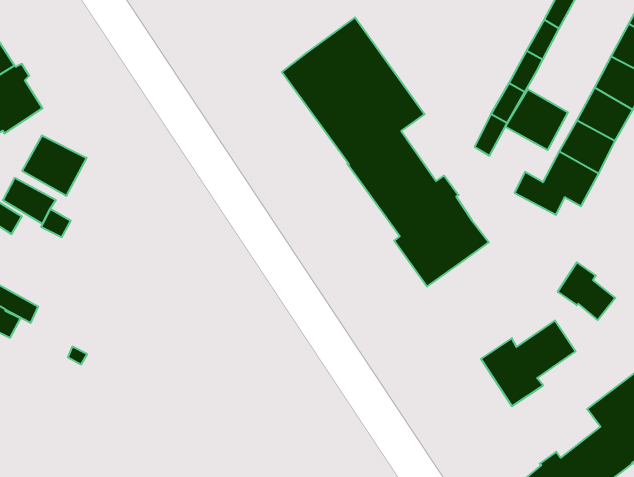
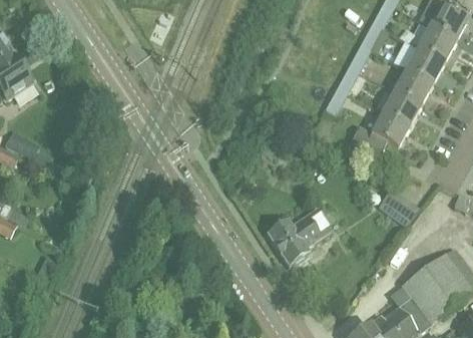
building: [282,17,489,287] -> none
building: [505,89,568,150] -> none
building: [22,135,87,196] -> none
building: [481,320,576,406] -> [267,208,331,266]

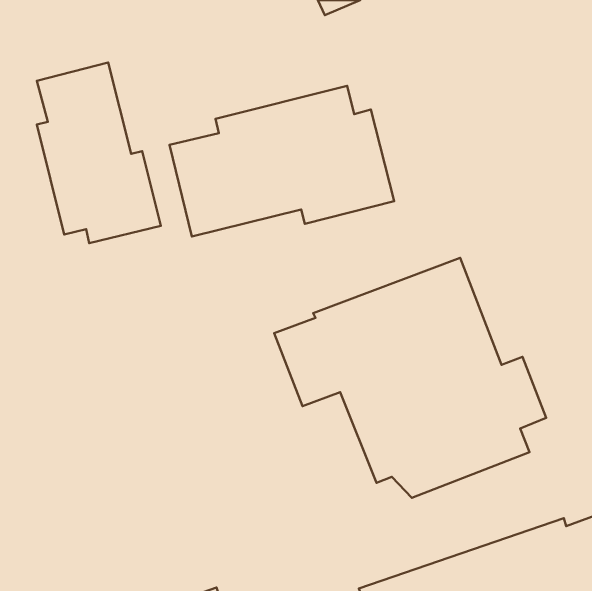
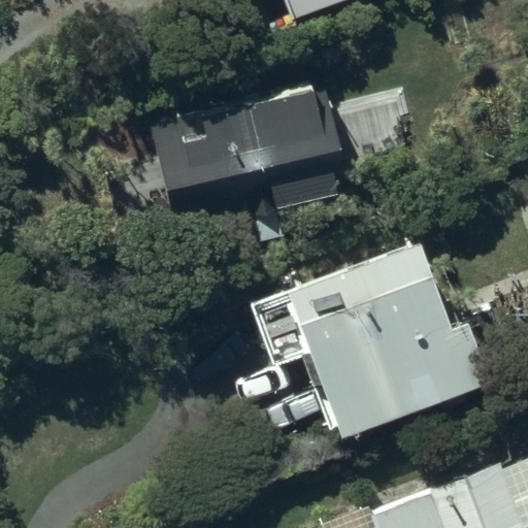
building: [37,63,161,243] -> none

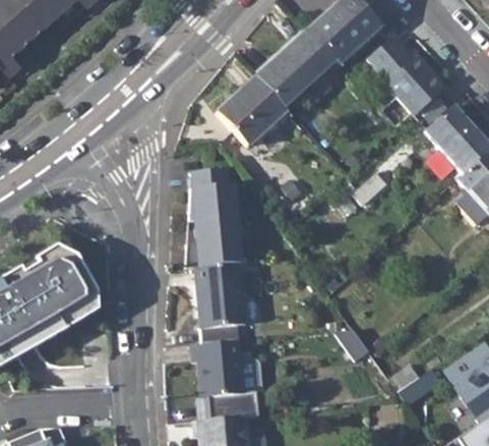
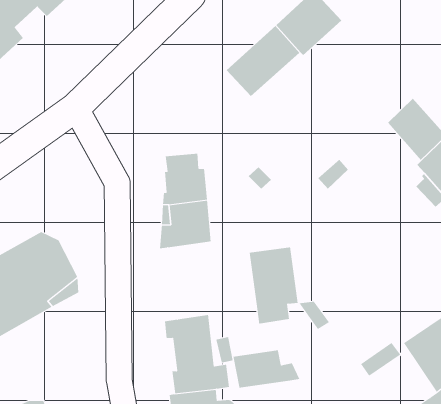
building: [366,41,442,119] -> none
building: [218,78,286,147] -> none
building: [193,262,246,344] -> [249,247,298,324]
building: none -> [233,349,300,389]

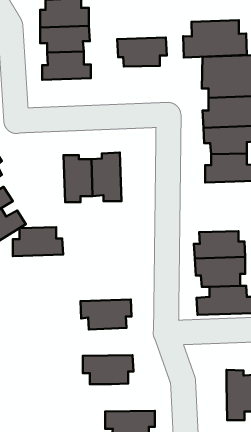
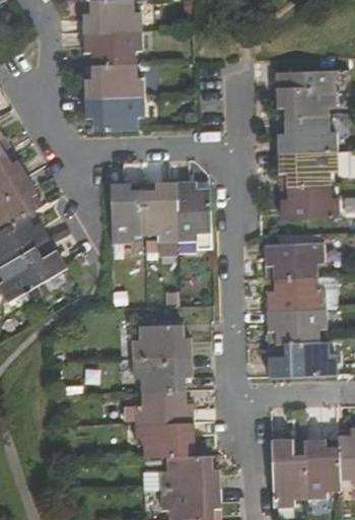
building: [183,20,247,58] -> none
building: [117,37,167,67] -> [85,93,144,128]
building: none -> [177,182,212,240]
building: none -> [265,242,325,276]
building: [13,227,63,256] -> [131,324,191,359]
building: none -> [133,390,193,424]
building: none -> [271,441,305,506]
building: none -> [160,455,219,490]

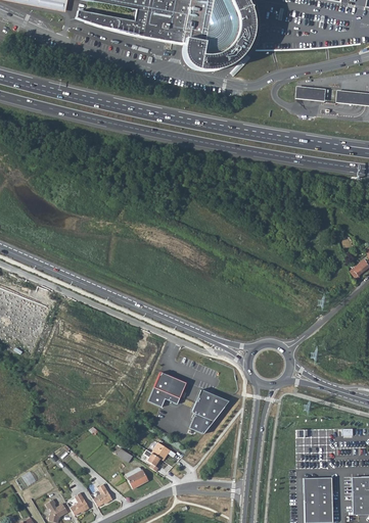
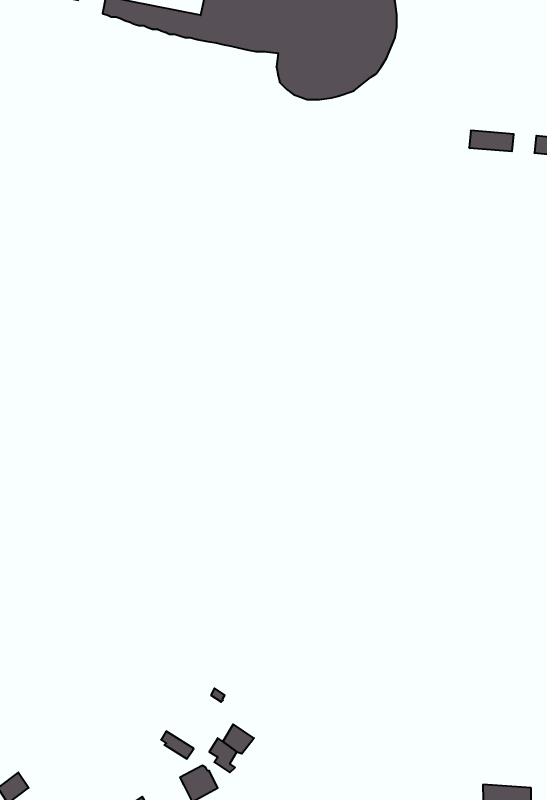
building: [148,372,186,406] -> none
building: [189,387,229,432] -> none

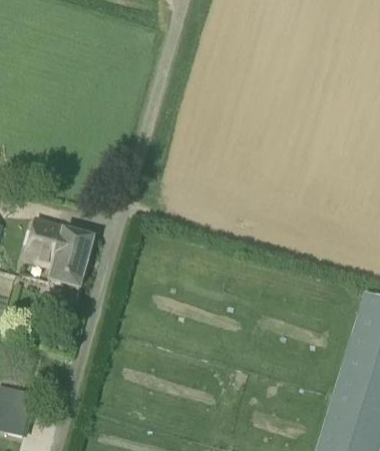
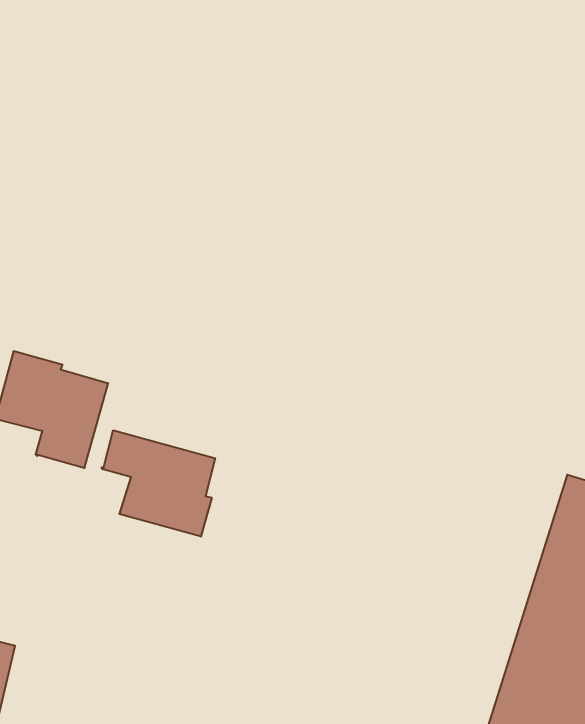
building: none -> [102,430,215,537]

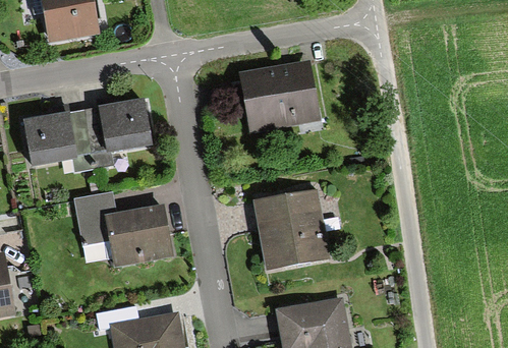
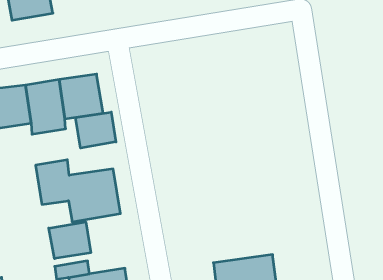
building: [238,60,319,133] -> none
building: none -> [76,112,116,148]
building: [256,194,324,267] -> none
building: none -> [49,222,91,259]

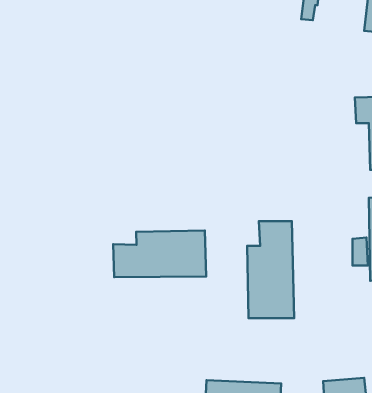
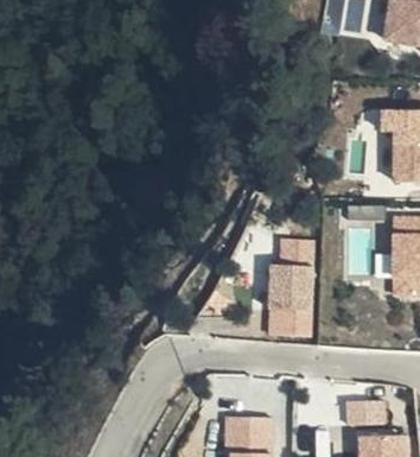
building: [113,231,206,277] -> none

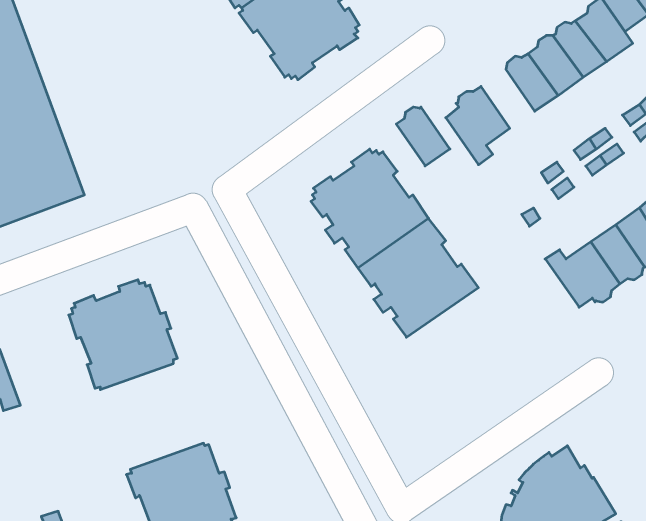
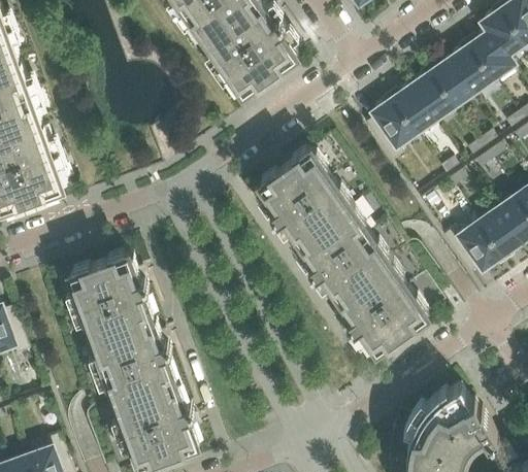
building: [396,107,450,166] -> [390,87,432,133]
building: none -> [331,259,424,352]
building: none -> [88,318,173,402]

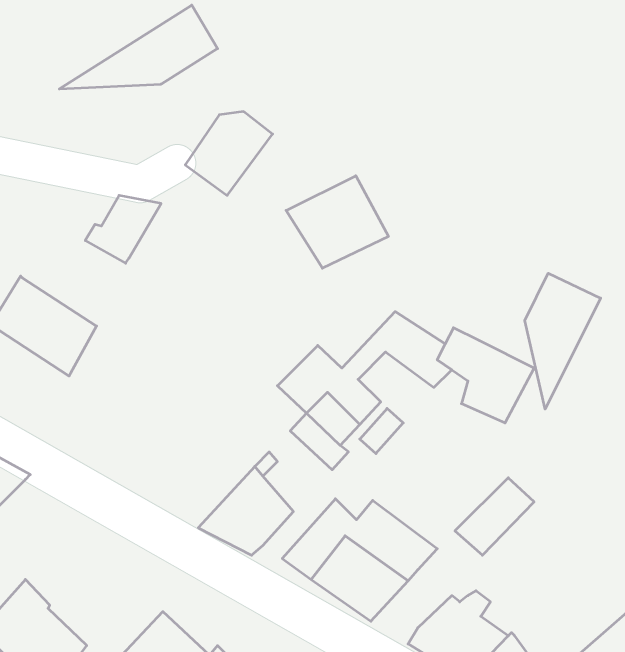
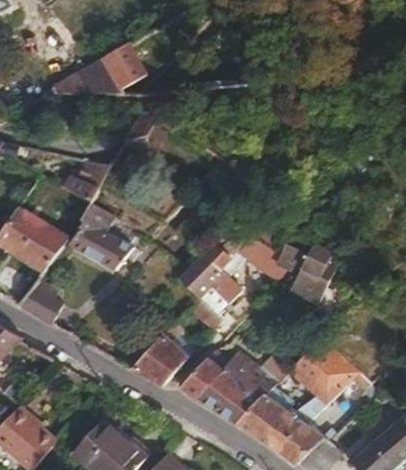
building: [286,176,388,268] -> none
building: none -> [67,199,128,271]
building: [525,273,601,409] -> none
building: none -> [20,280,64,324]
building: none -> [306,352,361,402]
building: none -> [236,394,287,441]

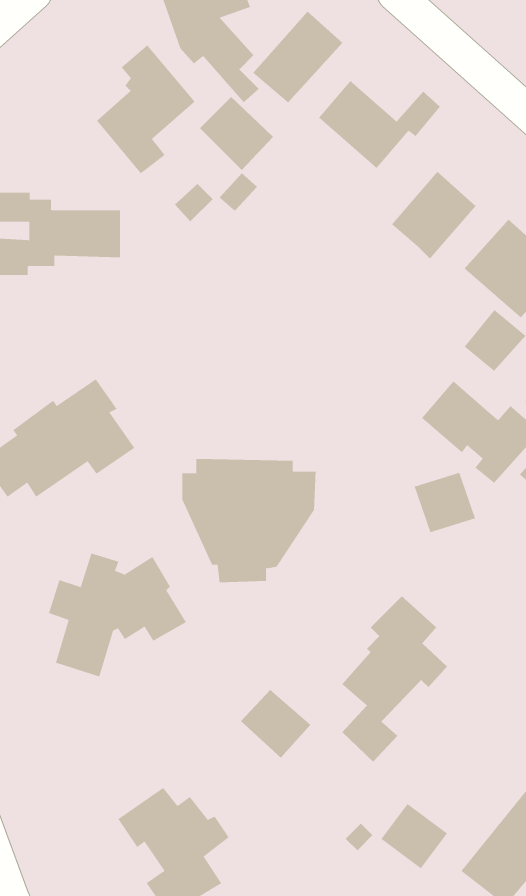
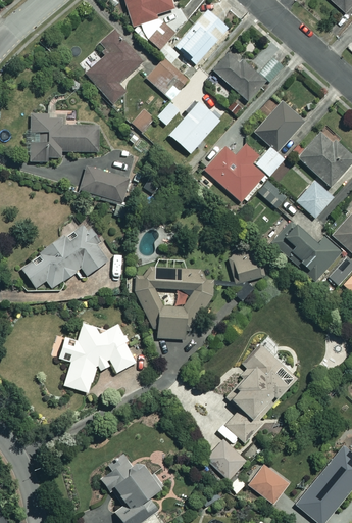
building: none -> [168,101,218,152]
building: none -> [204,144,284,201]
building: none -> [80,165,130,202]
building: [414,472,476,533] -> [227,249,262,284]
building: [240,689,311,758] -> [204,439,245,479]

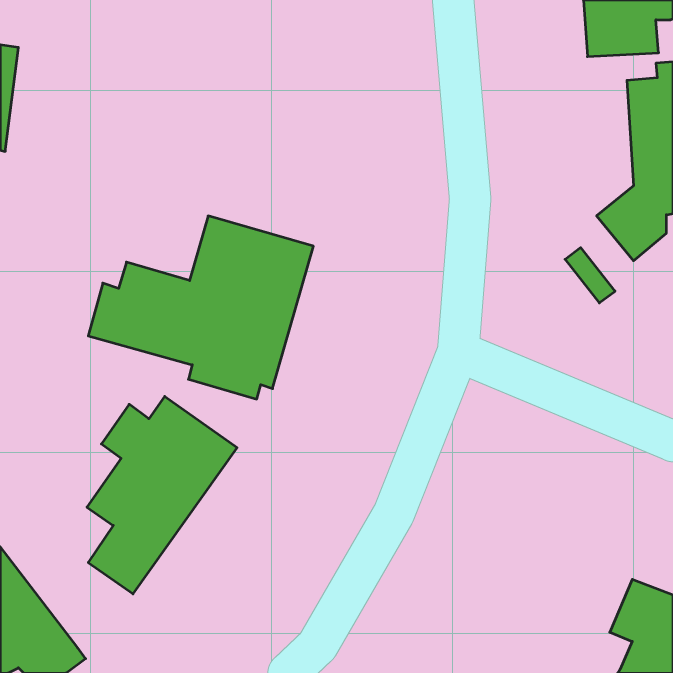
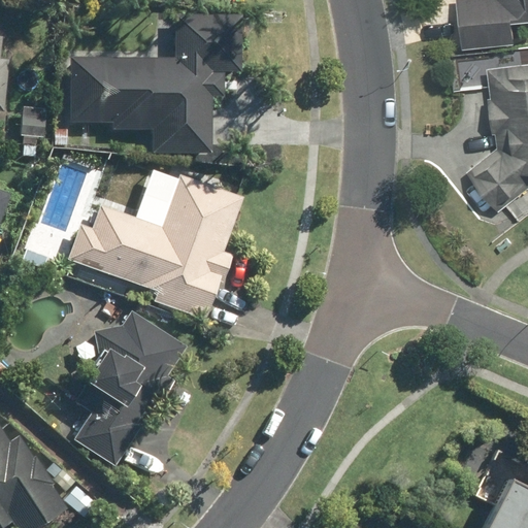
building: none -> [61,28,229,156]

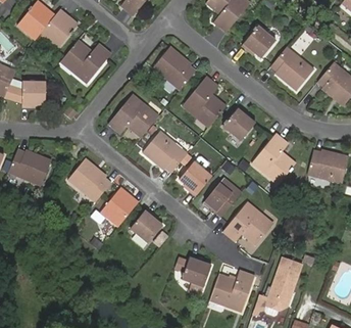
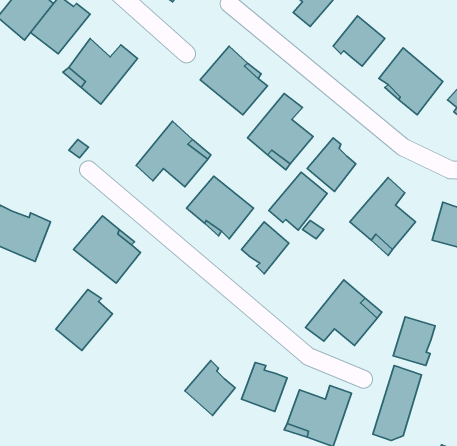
building: [22,80,47,107] -> none
building: [202,177,241,216] -> [269,172,327,230]
building: [99,187,137,228] -> [56,289,112,351]
building: [130,207,163,244] -> [185,360,235,415]
building: none -> [393,317,435,366]

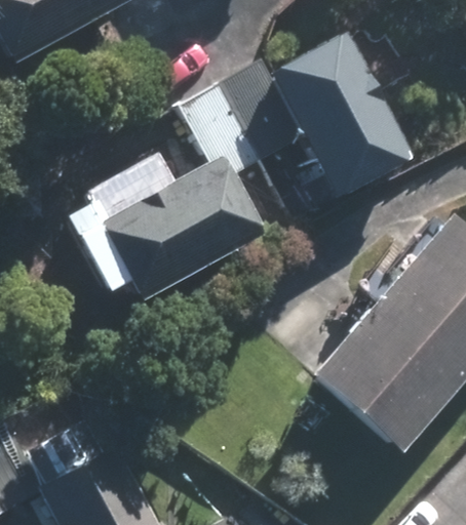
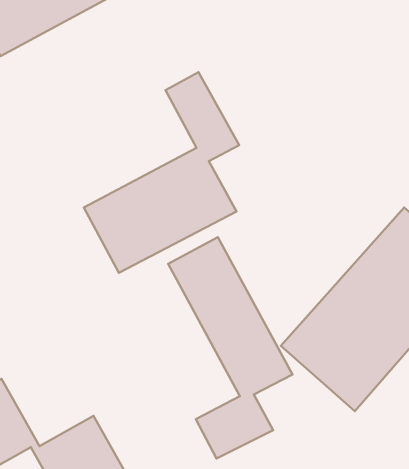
building: [224,33,414,198] -> none
building: none -> [168,237,292,459]

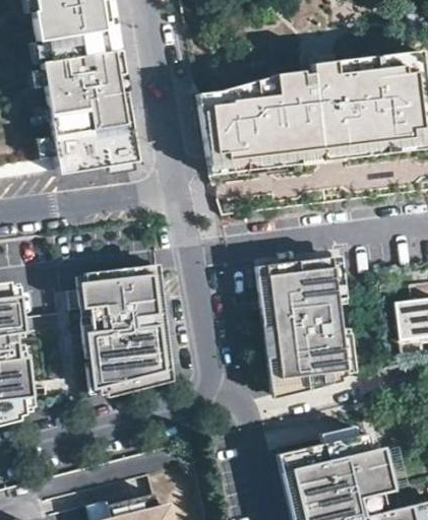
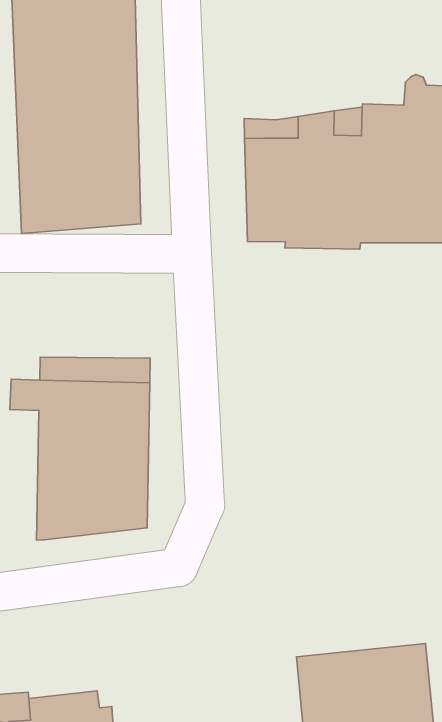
building: [254,253,343,390] -> none

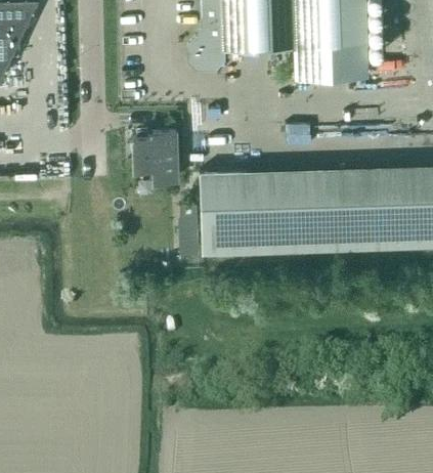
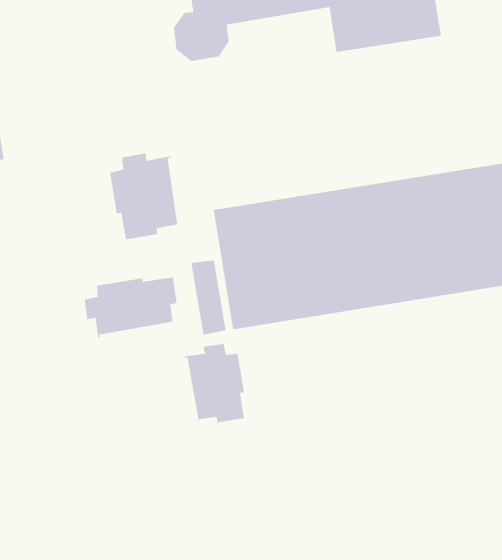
building: none -> [84,277,178,338]
building: none -> [184,343,245,423]

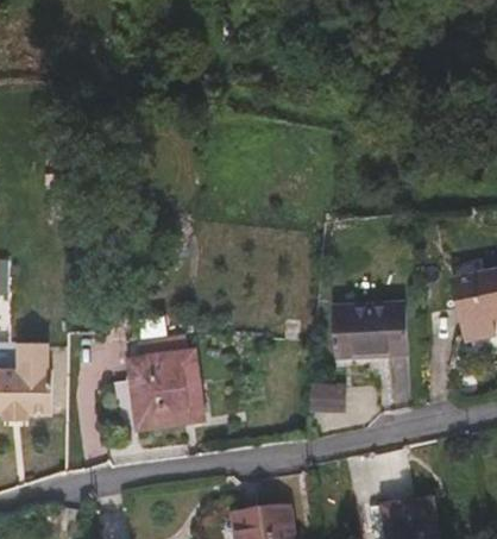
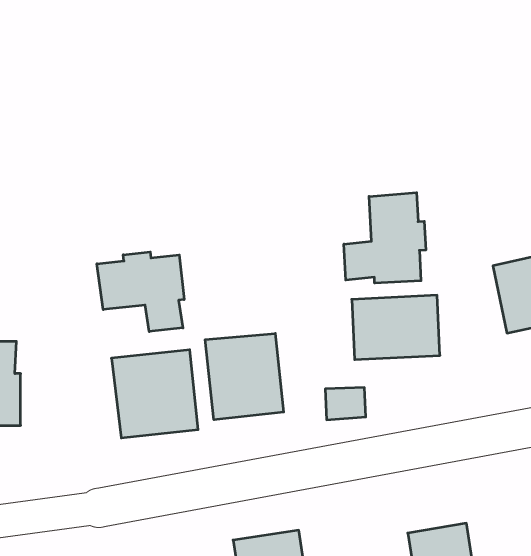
building: none -> [344,193,426,283]
building: none -> [97,252,184,332]
building: none -> [205,333,284,420]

§

● **Problem details**
Reproduce the material above in full, exactly, with no images.

● **Reply**
building: [282,17,489,287] -> none
building: [505,89,568,150] -> none
building: [22,135,87,196] -> none
building: [481,320,576,406] -> [267,208,331,266]

building: [37,63,161,243] -> none

building: [366,41,442,119] -> none
building: [218,78,286,147] -> none
building: [193,262,246,344] -> [249,247,298,324]
building: none -> [233,349,300,389]

building: [183,20,247,58] -> none
building: [117,37,167,67] -> [85,93,144,128]
building: none -> [177,182,212,240]
building: none -> [265,242,325,276]
building: [13,227,63,256] -> [131,324,191,359]
building: none -> [133,390,193,424]
building: none -> [271,441,305,506]
building: none -> [160,455,219,490]

building: [148,372,186,406] -> none
building: [189,387,229,432] -> none

building: none -> [102,430,215,537]

building: [238,60,319,133] -> none
building: none -> [76,112,116,148]
building: [256,194,324,267] -> none
building: none -> [49,222,91,259]

building: [113,231,206,277] -> none

building: [396,107,450,166] -> [390,87,432,133]
building: none -> [331,259,424,352]
building: none -> [88,318,173,402]

building: [286,176,388,268] -> none
building: none -> [67,199,128,271]
building: [525,273,601,409] -> none
building: none -> [20,280,64,324]
building: none -> [306,352,361,402]
building: none -> [236,394,287,441]

building: none -> [168,101,218,152]
building: none -> [204,144,284,201]
building: none -> [80,165,130,202]
building: [414,472,476,533] -> [227,249,262,284]
building: [240,689,311,758] -> [204,439,245,479]

building: none -> [61,28,229,156]

building: [22,80,47,107] -> none
building: [202,177,241,216] -> [269,172,327,230]
building: [99,187,137,228] -> [56,289,112,351]
building: [130,207,163,244] -> [185,360,235,415]
building: none -> [393,317,435,366]

building: [224,33,414,198] -> none
building: none -> [168,237,292,459]

building: [254,253,343,390] -> none

building: none -> [84,277,178,338]
building: none -> [184,343,245,423]

building: none -> [344,193,426,283]
building: none -> [97,252,184,332]
building: none -> [205,333,284,420]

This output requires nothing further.